## [Assignment]
Without the pictures, retype each line below exactly as it stands.

## [Data block]
[Start of section]
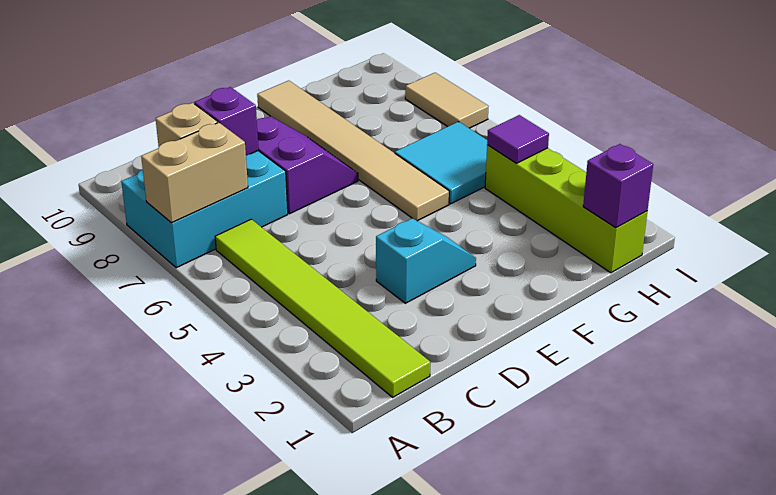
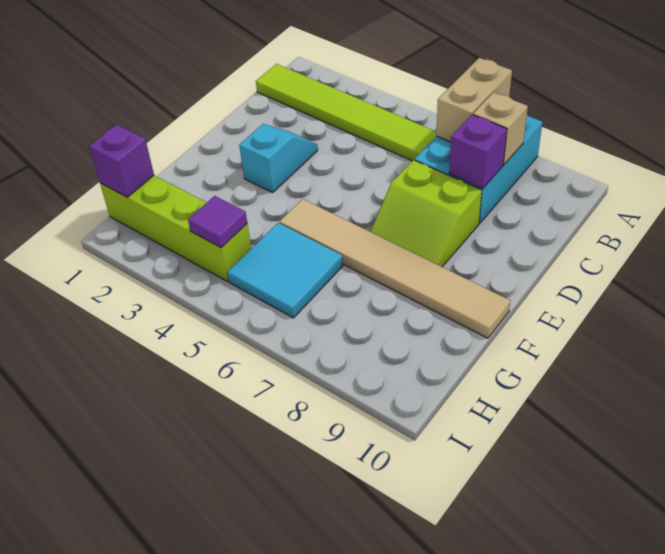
cyan slope D3:E3 level 1 top D -> cyan slope D3:E3 level 1 top E
purple slope D7:E8 level 1 top D -> lime slope D7:E8 level 1 top D
tan tile I7:I8 level 1 -> none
[End of section]
## [Exercise result]
cyan slope D3:E3 level 1 top D -> cyan slope D3:E3 level 1 top E
purple slope D7:E8 level 1 top D -> lime slope D7:E8 level 1 top D
tan tile I7:I8 level 1 -> none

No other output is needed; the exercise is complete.